• The task
Reproduce the records below exactly, but only between the lines holding "brown jar [454,146,575,297]" and "yellow carrot [254,70,424,101] -> none", inclusive.

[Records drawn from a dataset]
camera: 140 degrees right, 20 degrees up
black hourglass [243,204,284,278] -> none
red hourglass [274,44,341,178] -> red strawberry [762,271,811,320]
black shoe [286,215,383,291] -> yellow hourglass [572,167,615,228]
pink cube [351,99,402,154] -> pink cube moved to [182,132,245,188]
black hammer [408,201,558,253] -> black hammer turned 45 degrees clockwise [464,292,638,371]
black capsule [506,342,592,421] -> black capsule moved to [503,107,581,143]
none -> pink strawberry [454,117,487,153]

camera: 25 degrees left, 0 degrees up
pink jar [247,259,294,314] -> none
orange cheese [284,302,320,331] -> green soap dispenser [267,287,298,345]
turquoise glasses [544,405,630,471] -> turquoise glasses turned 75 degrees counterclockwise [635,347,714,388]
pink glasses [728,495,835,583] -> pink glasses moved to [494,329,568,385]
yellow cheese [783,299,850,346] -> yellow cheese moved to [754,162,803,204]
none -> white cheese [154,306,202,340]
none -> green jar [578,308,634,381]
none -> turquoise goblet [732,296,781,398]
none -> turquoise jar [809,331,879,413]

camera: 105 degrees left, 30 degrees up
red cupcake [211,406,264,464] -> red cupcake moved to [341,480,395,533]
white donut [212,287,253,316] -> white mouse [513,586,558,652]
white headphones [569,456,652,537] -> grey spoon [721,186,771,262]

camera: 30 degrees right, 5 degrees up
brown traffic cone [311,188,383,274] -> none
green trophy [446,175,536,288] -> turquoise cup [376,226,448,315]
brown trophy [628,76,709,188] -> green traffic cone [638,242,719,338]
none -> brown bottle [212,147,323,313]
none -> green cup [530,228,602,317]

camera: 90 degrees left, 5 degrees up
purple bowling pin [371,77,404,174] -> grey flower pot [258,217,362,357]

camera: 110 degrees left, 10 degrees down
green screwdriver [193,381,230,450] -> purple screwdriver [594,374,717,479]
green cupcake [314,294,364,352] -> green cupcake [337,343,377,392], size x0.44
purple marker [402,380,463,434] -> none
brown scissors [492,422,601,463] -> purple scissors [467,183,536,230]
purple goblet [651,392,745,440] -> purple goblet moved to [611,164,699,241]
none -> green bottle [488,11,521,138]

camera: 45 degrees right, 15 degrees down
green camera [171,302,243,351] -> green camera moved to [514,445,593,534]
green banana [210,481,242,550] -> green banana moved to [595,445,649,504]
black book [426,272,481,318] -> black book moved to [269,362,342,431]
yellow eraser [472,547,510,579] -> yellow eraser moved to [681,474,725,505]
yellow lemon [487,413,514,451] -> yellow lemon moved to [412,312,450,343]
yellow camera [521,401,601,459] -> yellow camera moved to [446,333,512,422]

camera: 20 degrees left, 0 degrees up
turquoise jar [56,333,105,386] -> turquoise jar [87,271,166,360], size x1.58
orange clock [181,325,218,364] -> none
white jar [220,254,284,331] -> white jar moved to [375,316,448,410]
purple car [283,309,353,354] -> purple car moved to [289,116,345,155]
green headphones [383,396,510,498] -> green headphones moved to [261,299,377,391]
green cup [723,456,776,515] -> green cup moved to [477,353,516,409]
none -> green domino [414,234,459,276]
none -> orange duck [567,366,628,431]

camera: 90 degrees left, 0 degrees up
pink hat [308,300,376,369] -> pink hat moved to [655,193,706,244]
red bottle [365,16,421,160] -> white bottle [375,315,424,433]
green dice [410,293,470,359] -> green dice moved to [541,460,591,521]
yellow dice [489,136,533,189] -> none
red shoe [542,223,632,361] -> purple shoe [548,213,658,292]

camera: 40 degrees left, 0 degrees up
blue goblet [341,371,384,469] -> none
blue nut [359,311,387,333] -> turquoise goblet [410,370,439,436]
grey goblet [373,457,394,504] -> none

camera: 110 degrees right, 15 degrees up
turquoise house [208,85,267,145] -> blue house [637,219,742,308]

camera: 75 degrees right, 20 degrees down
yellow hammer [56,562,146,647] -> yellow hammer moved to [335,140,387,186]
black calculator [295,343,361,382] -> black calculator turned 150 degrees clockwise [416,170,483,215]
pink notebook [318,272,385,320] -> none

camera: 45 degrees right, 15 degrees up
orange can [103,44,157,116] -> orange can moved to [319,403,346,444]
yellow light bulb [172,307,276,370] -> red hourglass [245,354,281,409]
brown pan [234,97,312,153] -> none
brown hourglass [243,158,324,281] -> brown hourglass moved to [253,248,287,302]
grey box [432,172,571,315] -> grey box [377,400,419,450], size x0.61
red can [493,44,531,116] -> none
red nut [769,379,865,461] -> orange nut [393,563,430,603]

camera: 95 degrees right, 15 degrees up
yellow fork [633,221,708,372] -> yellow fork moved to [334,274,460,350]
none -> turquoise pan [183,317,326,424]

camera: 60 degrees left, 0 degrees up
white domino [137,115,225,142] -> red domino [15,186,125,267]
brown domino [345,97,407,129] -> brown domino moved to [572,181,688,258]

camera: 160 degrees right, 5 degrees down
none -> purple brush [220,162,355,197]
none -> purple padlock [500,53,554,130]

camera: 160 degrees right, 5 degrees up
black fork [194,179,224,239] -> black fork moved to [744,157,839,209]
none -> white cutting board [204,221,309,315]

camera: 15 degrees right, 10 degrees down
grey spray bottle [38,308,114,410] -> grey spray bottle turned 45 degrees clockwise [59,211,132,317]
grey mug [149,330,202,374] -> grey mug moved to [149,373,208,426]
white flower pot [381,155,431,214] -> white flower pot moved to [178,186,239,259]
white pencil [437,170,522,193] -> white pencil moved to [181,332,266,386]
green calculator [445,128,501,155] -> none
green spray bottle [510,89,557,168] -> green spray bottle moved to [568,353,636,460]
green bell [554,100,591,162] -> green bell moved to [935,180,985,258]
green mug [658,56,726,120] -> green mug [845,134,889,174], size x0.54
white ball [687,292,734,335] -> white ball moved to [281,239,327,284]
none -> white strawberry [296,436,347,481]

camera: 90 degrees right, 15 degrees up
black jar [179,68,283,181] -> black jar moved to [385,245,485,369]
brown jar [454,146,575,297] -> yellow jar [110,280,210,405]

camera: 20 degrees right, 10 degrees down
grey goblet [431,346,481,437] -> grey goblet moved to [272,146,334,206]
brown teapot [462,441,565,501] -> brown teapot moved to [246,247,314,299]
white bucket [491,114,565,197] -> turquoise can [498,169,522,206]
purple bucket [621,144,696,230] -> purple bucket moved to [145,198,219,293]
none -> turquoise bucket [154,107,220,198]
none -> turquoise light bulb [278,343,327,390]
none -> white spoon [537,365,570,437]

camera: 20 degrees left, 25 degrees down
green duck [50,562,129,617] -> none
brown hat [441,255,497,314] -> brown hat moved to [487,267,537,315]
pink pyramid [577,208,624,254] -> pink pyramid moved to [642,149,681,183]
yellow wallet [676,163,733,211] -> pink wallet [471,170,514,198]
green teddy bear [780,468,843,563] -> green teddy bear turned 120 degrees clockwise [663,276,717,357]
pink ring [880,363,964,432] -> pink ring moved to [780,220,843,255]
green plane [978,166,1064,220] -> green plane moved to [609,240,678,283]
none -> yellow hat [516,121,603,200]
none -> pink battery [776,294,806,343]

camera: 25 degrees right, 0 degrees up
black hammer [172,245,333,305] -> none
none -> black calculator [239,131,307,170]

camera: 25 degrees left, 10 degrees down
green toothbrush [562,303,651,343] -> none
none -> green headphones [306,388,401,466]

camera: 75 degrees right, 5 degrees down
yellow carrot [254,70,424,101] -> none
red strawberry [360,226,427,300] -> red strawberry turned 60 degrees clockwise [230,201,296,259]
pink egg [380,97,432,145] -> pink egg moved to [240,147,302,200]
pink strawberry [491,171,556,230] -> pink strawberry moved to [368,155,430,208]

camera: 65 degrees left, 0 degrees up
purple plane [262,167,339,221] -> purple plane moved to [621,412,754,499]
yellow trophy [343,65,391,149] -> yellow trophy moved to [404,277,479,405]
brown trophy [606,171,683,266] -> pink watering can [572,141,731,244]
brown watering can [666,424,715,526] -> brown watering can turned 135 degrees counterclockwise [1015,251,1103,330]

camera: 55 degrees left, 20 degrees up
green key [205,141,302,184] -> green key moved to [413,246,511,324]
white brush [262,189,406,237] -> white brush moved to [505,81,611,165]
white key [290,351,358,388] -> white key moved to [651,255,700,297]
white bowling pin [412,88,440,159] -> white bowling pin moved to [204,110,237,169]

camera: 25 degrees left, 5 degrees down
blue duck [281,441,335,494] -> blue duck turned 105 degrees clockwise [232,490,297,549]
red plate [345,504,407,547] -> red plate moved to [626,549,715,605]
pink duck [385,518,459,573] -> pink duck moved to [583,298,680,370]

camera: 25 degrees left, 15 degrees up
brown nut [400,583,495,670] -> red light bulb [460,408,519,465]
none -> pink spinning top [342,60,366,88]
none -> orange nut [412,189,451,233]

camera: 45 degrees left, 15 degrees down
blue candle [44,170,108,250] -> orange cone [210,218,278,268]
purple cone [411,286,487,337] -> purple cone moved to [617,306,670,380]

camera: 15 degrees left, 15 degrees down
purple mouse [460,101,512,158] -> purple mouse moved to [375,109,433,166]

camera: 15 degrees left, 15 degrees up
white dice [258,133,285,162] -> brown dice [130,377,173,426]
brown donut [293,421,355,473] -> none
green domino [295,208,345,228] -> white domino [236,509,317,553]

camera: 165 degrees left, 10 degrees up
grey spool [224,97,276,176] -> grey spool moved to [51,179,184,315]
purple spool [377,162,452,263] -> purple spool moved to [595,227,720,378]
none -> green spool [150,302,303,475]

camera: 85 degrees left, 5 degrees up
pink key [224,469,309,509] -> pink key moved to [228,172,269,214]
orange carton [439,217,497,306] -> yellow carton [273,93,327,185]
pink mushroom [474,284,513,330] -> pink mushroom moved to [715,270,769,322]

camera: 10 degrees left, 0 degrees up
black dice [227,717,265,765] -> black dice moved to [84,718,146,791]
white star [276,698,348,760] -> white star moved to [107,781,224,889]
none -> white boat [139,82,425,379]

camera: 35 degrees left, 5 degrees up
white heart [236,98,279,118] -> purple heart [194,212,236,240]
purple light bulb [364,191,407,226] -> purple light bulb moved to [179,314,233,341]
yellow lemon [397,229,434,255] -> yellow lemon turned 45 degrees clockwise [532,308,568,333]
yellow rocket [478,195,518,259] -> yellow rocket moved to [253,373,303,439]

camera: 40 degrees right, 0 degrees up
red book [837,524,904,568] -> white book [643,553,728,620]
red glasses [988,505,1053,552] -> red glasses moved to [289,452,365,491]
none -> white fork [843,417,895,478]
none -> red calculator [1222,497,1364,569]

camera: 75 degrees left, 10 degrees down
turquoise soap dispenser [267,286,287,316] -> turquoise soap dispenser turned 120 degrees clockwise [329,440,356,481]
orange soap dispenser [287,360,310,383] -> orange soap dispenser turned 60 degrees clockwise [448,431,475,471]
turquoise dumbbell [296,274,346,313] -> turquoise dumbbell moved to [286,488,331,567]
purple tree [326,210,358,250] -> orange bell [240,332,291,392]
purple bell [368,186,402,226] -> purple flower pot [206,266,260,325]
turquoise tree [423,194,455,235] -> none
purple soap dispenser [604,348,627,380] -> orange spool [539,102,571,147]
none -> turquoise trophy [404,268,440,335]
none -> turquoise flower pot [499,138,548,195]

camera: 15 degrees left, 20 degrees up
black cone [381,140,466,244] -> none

• Answer space
brown jar [454,146,575,297] -> yellow jar [110,280,210,405]

camera: 20 degrees right, 10 degrees down
grey goblet [431,346,481,437] -> grey goblet moved to [272,146,334,206]
brown teapot [462,441,565,501] -> brown teapot moved to [246,247,314,299]
white bucket [491,114,565,197] -> turquoise can [498,169,522,206]
purple bucket [621,144,696,230] -> purple bucket moved to [145,198,219,293]
none -> turquoise bucket [154,107,220,198]
none -> turquoise light bulb [278,343,327,390]
none -> white spoon [537,365,570,437]

camera: 20 degrees left, 25 degrees down
green duck [50,562,129,617] -> none
brown hat [441,255,497,314] -> brown hat moved to [487,267,537,315]
pink pyramid [577,208,624,254] -> pink pyramid moved to [642,149,681,183]
yellow wallet [676,163,733,211] -> pink wallet [471,170,514,198]
green teddy bear [780,468,843,563] -> green teddy bear turned 120 degrees clockwise [663,276,717,357]
pink ring [880,363,964,432] -> pink ring moved to [780,220,843,255]
green plane [978,166,1064,220] -> green plane moved to [609,240,678,283]
none -> yellow hat [516,121,603,200]
none -> pink battery [776,294,806,343]

camera: 25 degrees right, 0 degrees up
black hammer [172,245,333,305] -> none
none -> black calculator [239,131,307,170]

camera: 25 degrees left, 10 degrees down
green toothbrush [562,303,651,343] -> none
none -> green headphones [306,388,401,466]

camera: 75 degrees right, 5 degrees down
yellow carrot [254,70,424,101] -> none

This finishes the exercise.